▶ **Recorded information**
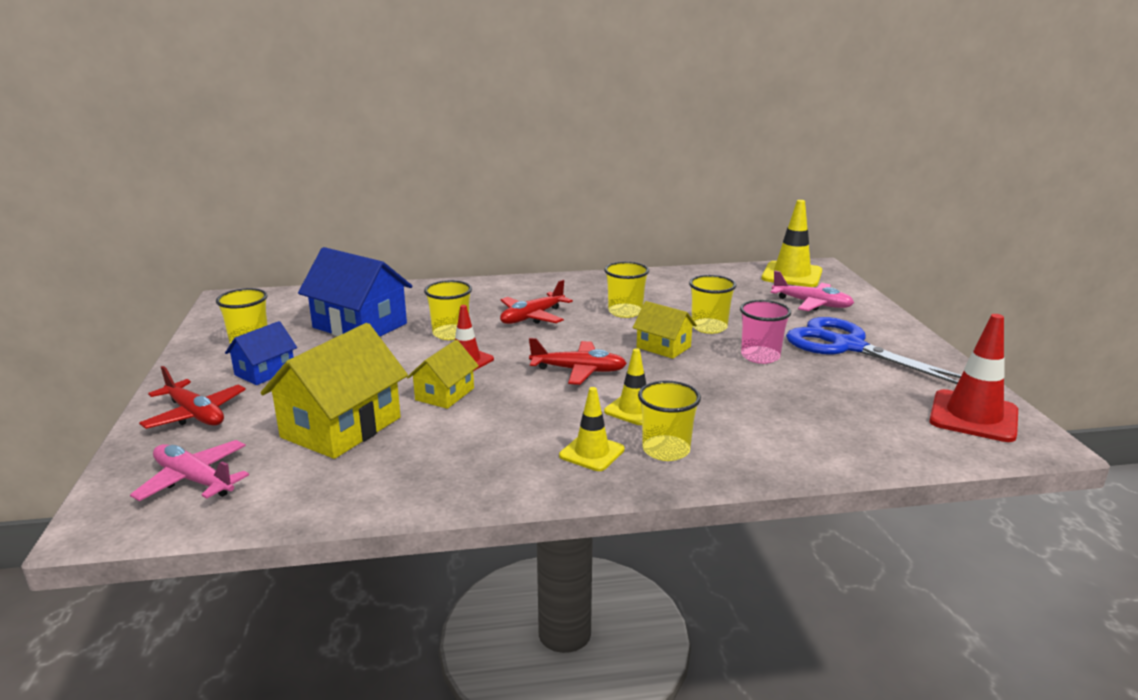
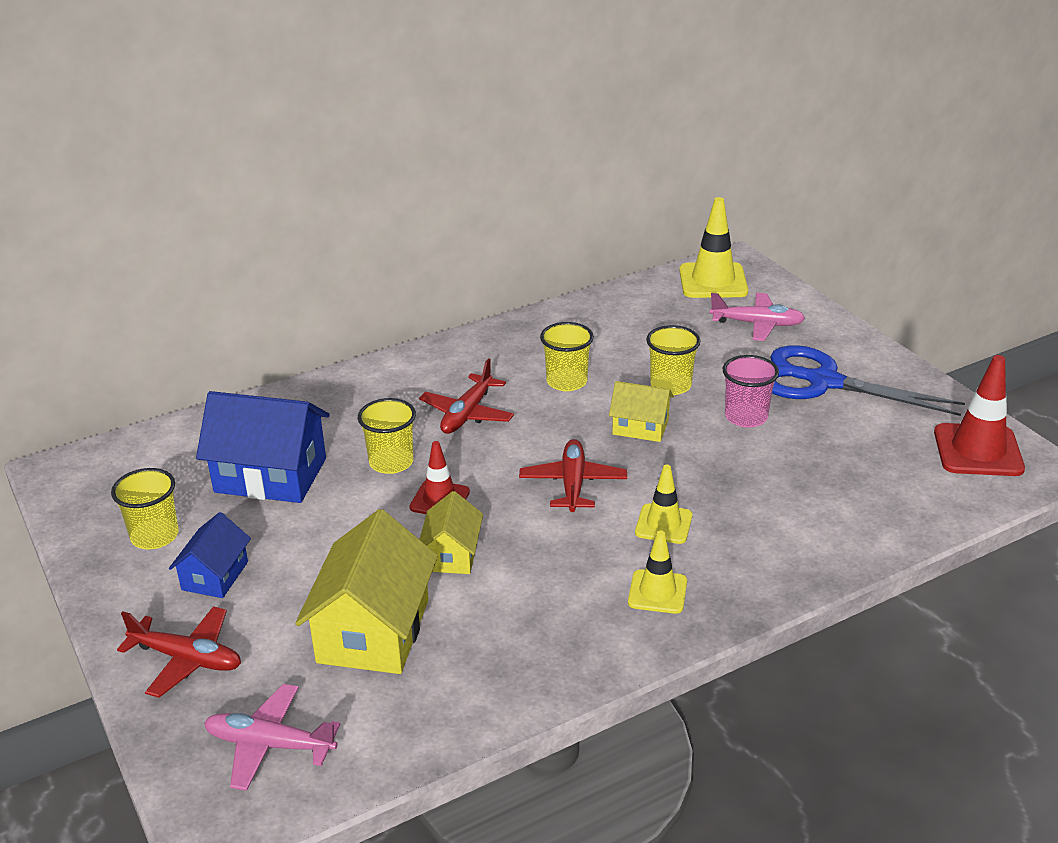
camera: 20 degrees left, 10 degrees up
(579, 370) = (573, 484): red plane -> red plane turned 75 degrees counterclockwise
(666, 450) = (726, 569): yellow cup -> none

▶ **Task directions**
All of the material must be repeated exactly in the answer, apart from the pictures.

▶ **Reply to the task**
camera: 20 degrees left, 10 degrees up
(579, 370) = (573, 484): red plane -> red plane turned 75 degrees counterclockwise
(666, 450) = (726, 569): yellow cup -> none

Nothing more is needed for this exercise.